Task => Repeat only the lines from the one containing "green duck: 13 -> 14" to the final line below, exactly as they read, and leave every picture out.
□ □ □ □ □
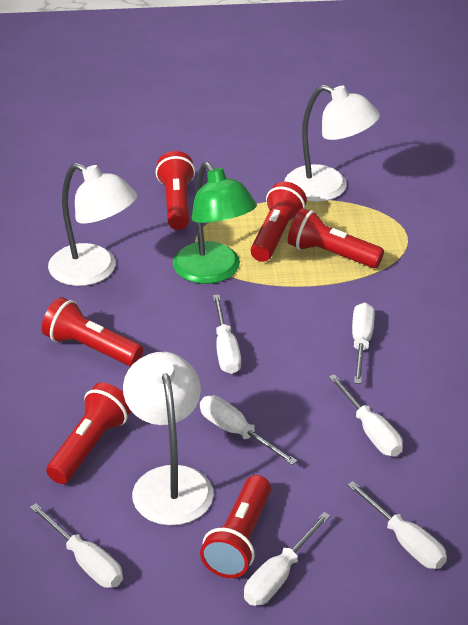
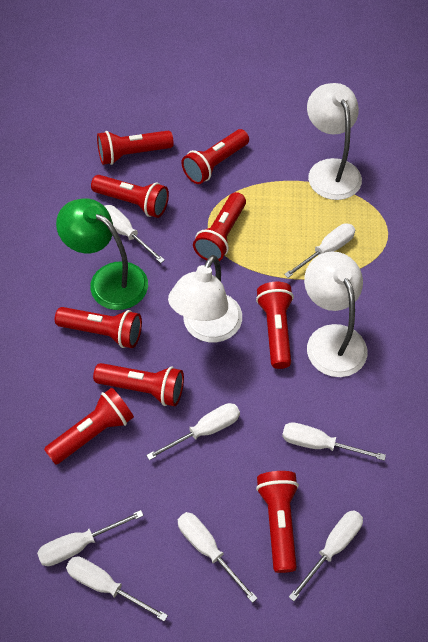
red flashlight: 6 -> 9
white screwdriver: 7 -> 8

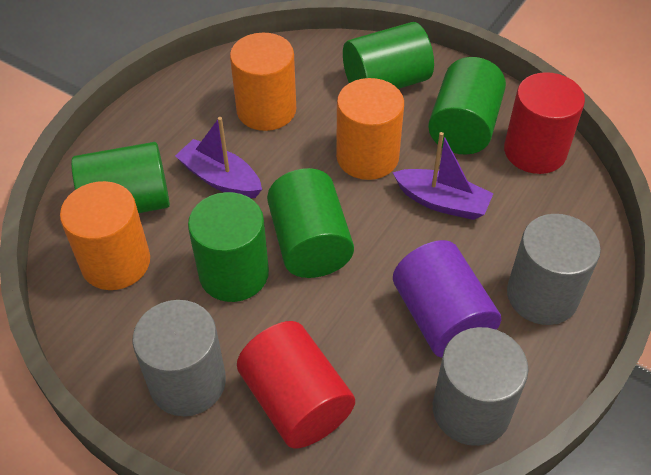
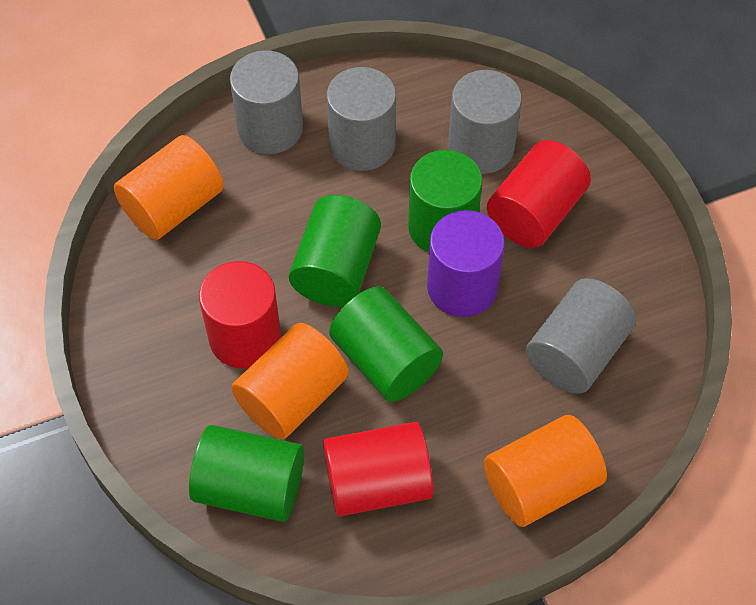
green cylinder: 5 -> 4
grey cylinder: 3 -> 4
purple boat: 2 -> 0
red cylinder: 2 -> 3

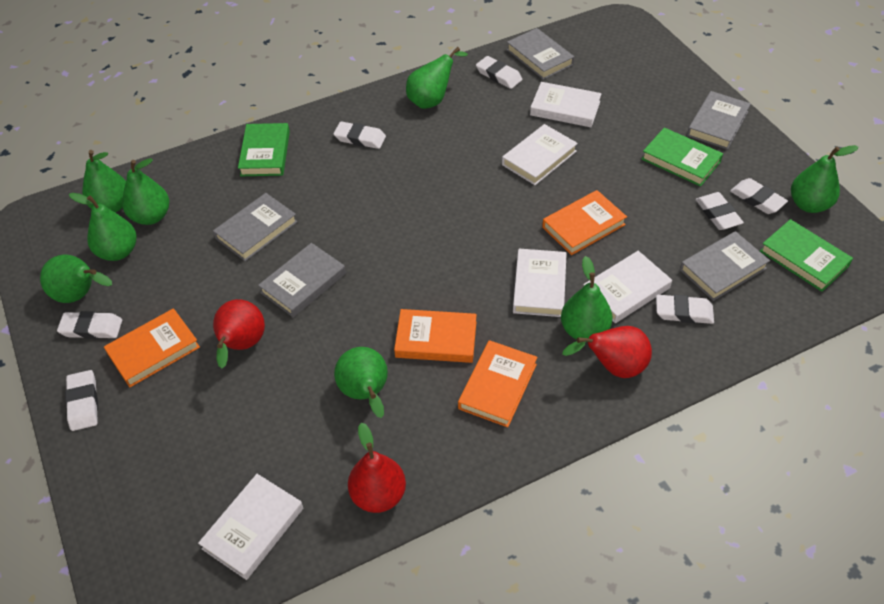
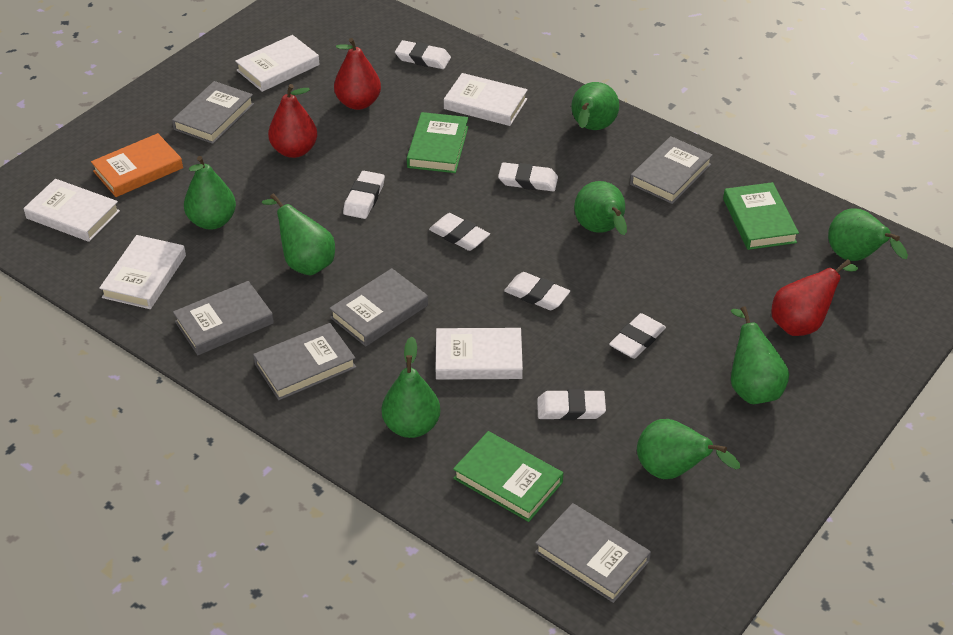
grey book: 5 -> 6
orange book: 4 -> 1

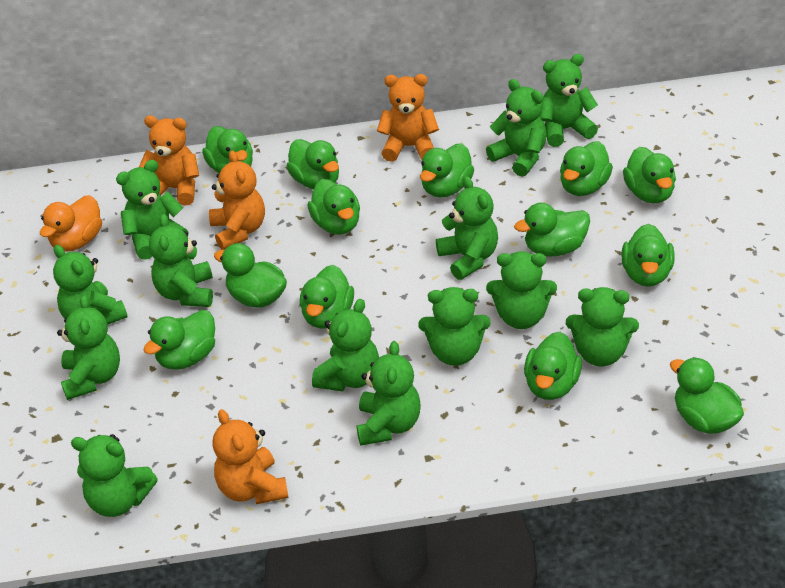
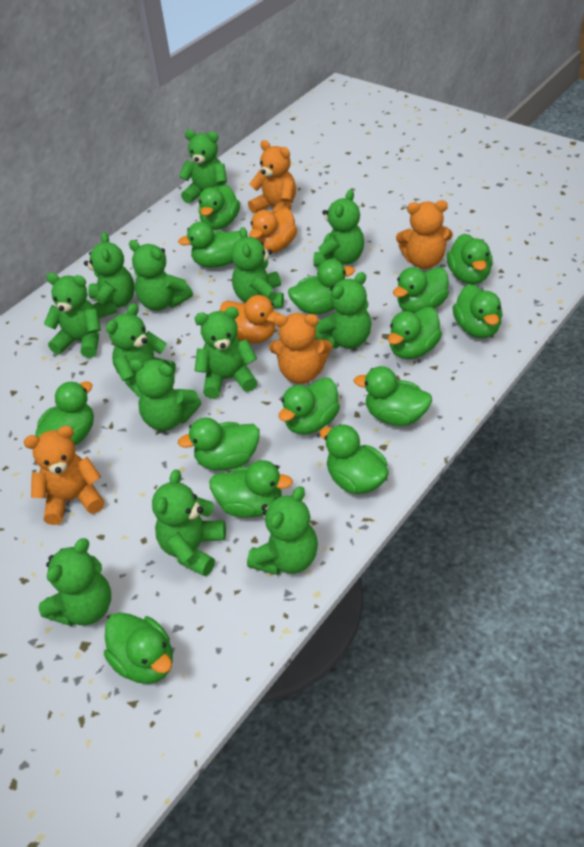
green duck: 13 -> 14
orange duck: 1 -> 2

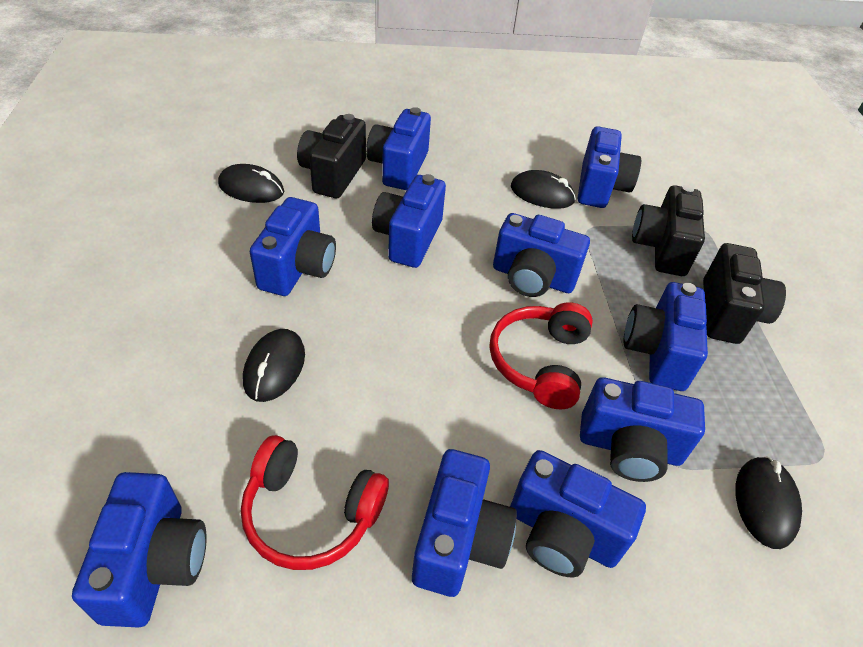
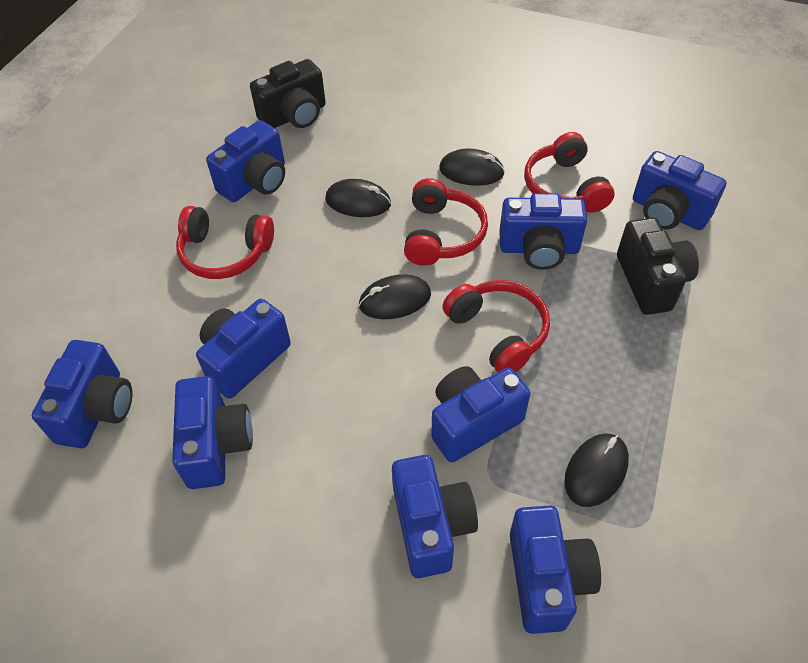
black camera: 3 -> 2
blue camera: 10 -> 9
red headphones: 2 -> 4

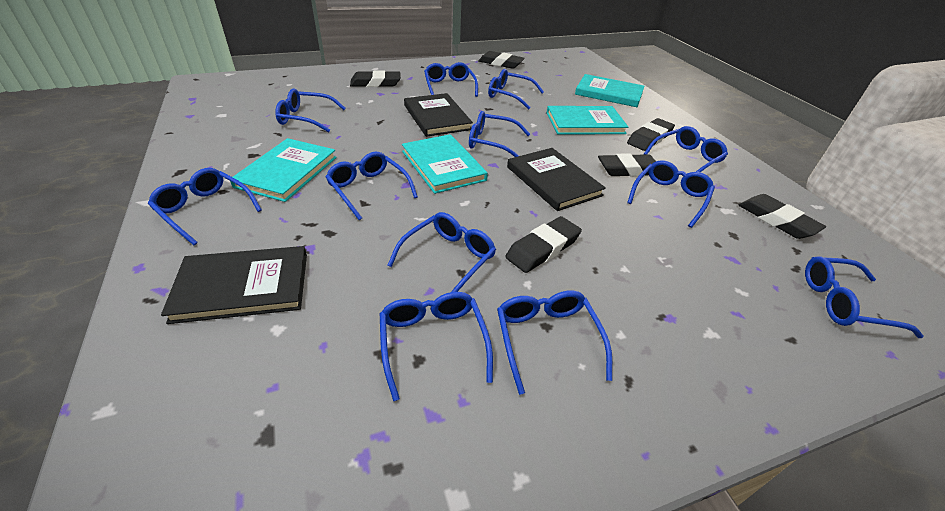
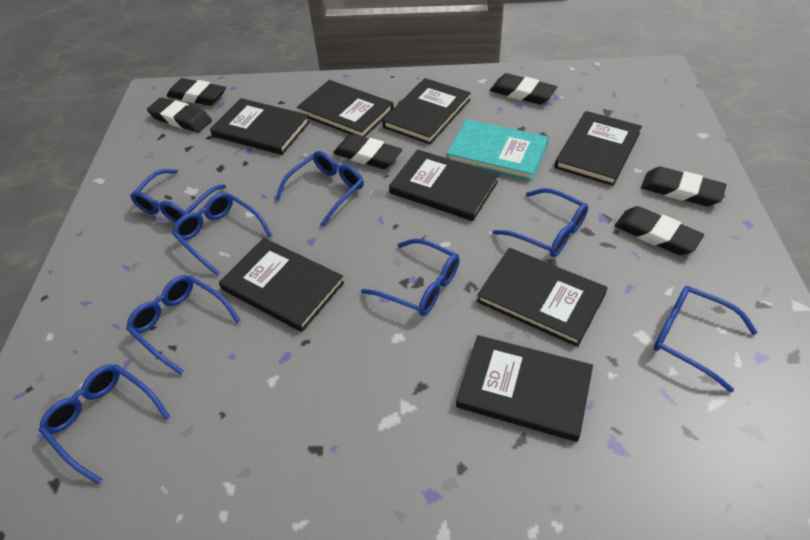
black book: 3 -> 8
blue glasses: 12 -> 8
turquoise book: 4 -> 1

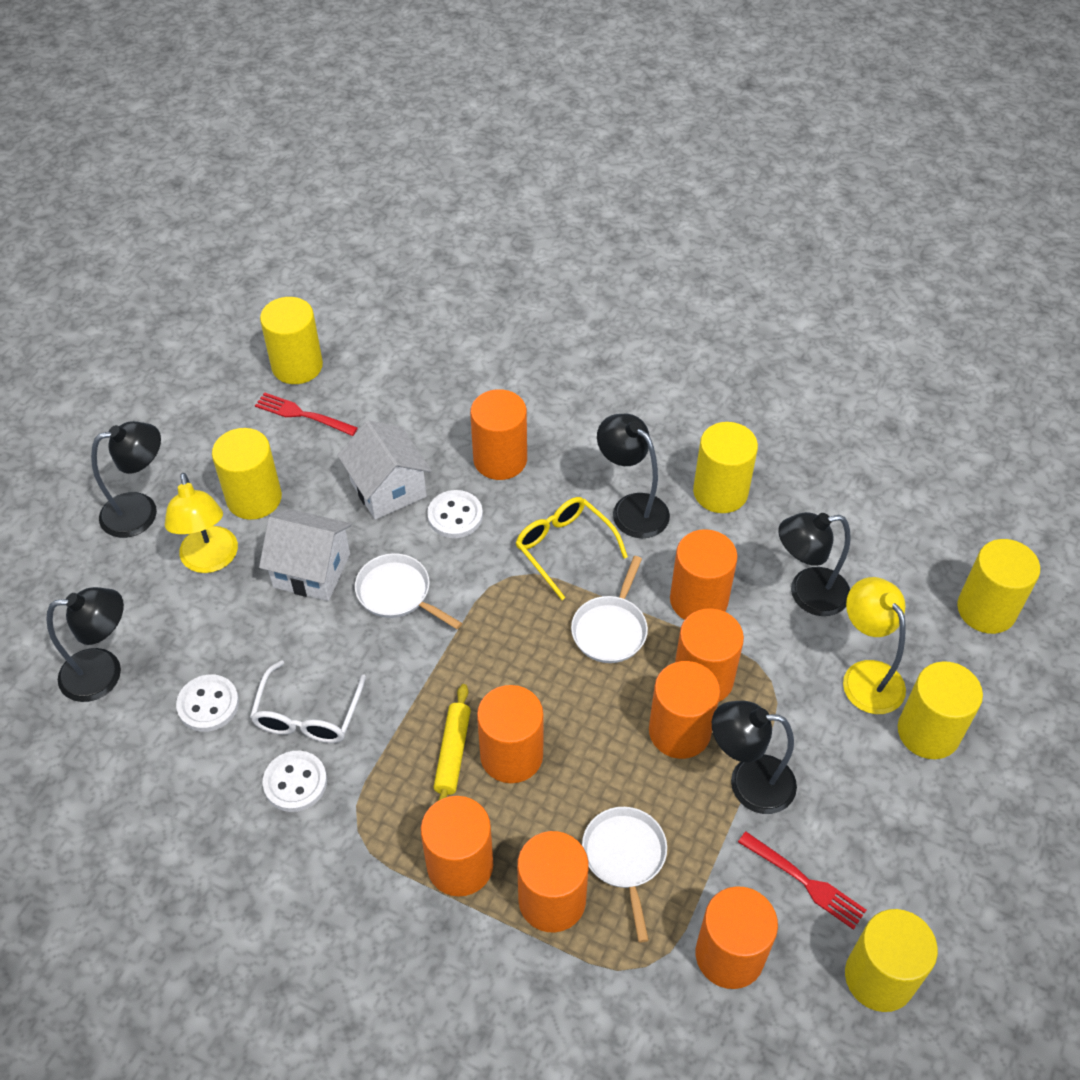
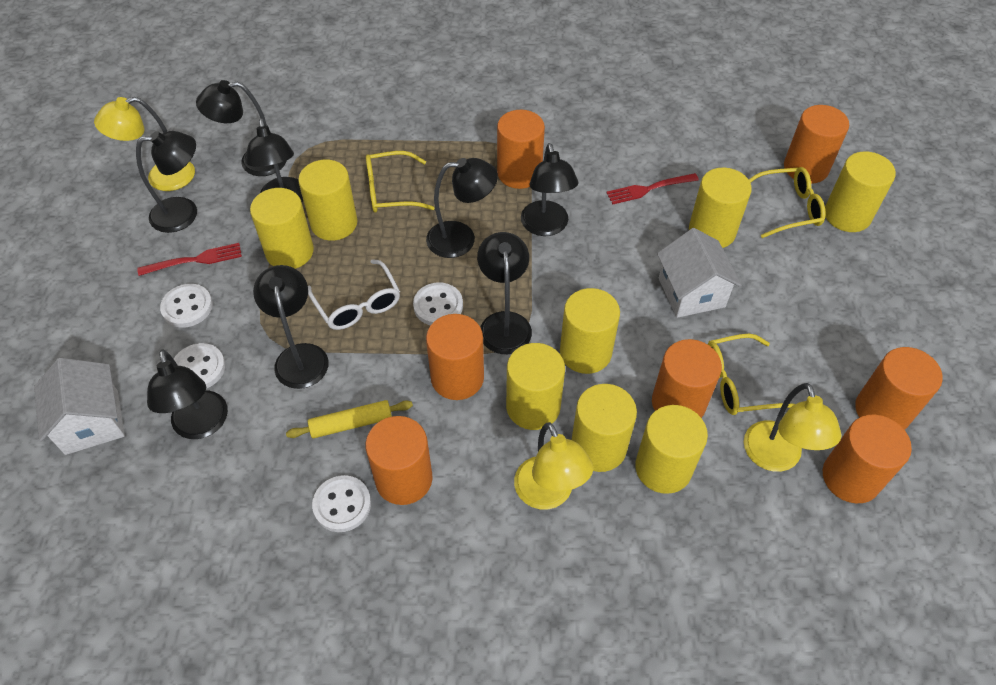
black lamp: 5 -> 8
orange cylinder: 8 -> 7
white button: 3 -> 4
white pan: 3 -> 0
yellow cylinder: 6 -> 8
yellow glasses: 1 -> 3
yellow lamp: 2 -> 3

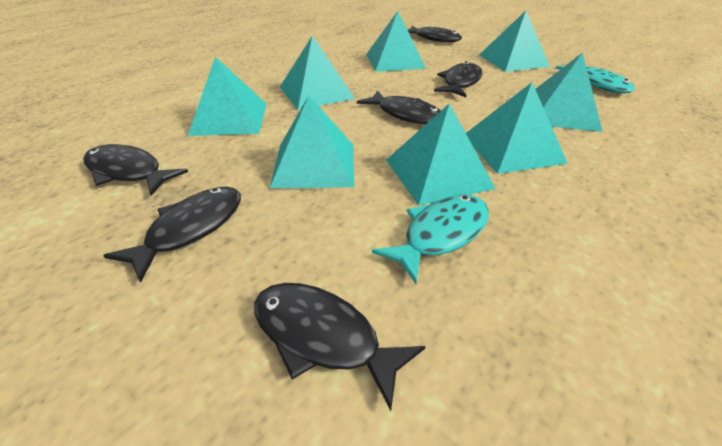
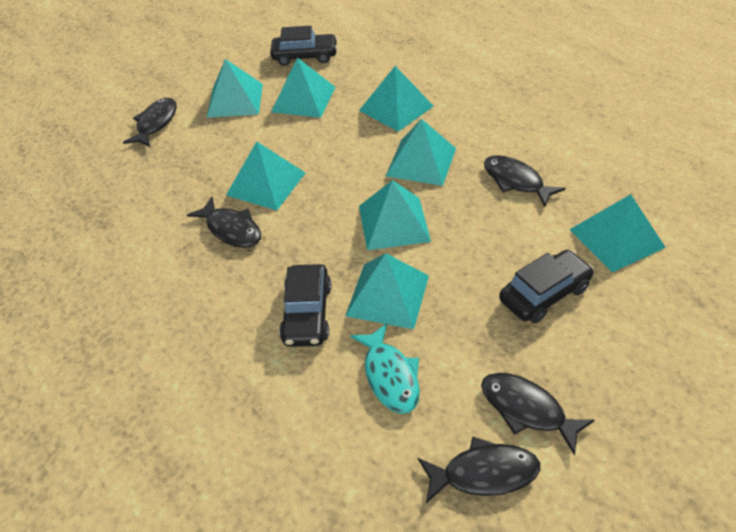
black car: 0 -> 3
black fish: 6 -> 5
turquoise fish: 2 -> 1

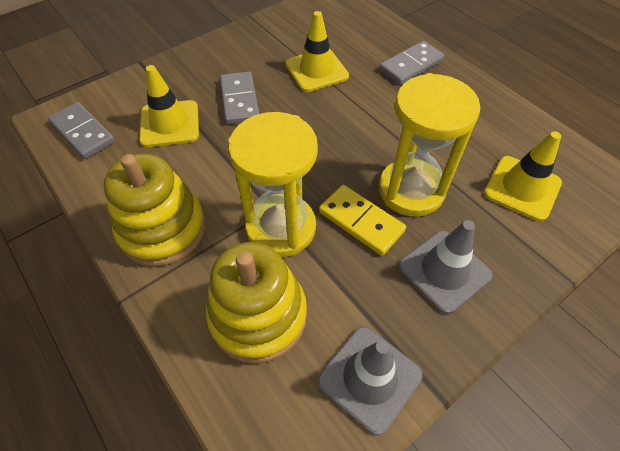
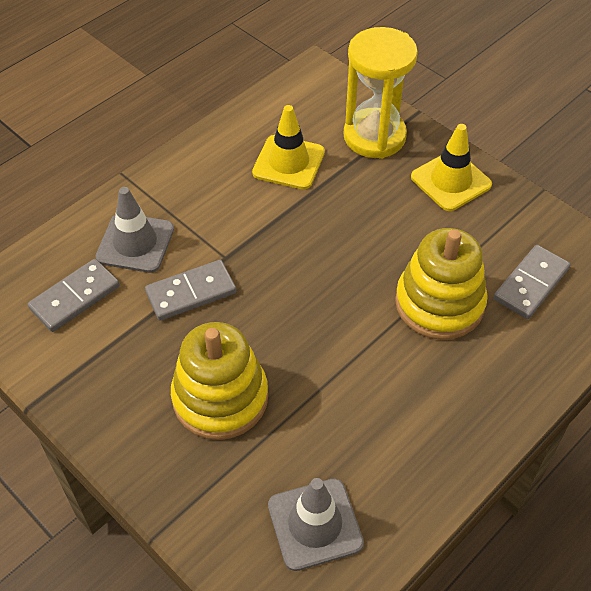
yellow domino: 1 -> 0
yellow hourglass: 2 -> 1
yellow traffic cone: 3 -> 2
□ □ □ □ □
Reply to the task =>
green duck: 13 -> 14
orange duck: 1 -> 2

black camera: 3 -> 2
blue camera: 10 -> 9
red headphones: 2 -> 4

black book: 3 -> 8
blue glasses: 12 -> 8
turquoise book: 4 -> 1

black lamp: 5 -> 8
orange cylinder: 8 -> 7
white button: 3 -> 4
white pan: 3 -> 0
yellow cylinder: 6 -> 8
yellow glasses: 1 -> 3
yellow lamp: 2 -> 3

black car: 0 -> 3
black fish: 6 -> 5
turquoise fish: 2 -> 1

yellow domino: 1 -> 0
yellow hourglass: 2 -> 1
yellow traffic cone: 3 -> 2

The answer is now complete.